Data for processing:
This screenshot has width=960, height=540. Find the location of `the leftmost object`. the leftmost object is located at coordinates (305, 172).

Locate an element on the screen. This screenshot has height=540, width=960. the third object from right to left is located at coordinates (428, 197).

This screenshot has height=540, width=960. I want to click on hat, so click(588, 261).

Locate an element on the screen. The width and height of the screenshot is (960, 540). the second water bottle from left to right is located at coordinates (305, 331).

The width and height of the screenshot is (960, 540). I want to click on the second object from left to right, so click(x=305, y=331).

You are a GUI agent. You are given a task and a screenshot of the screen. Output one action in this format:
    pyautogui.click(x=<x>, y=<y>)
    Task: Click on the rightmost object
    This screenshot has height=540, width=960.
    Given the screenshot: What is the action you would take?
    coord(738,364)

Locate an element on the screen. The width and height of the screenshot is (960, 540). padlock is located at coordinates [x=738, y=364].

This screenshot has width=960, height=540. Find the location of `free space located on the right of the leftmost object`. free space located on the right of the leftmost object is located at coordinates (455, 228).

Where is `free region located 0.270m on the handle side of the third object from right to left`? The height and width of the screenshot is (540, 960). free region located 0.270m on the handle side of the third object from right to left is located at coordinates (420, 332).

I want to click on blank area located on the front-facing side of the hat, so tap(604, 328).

...

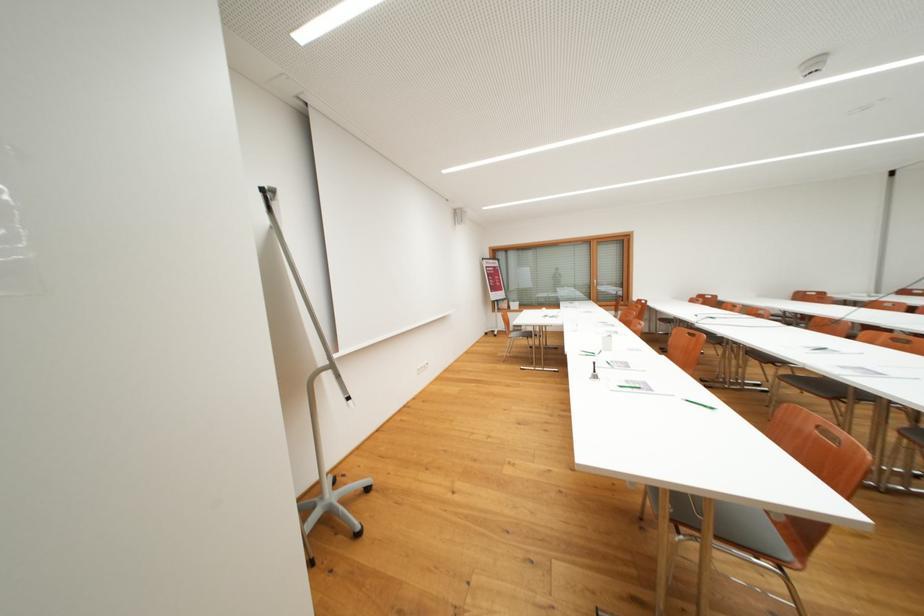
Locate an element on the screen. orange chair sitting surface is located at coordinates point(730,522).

What the exercise asks:
Echo back the stretch of entries from the line containing "You are a GUI" through the line containing "coord(738,364)", both ends included.

Exercise result:
You are a GUI agent. You are given a task and a screenshot of the screen. Output one action in this format:
    pyautogui.click(x=<x>, y=<y>)
    Task: Click on the rightmost object
    This screenshot has height=540, width=960.
    Given the screenshot: What is the action you would take?
    coord(738,364)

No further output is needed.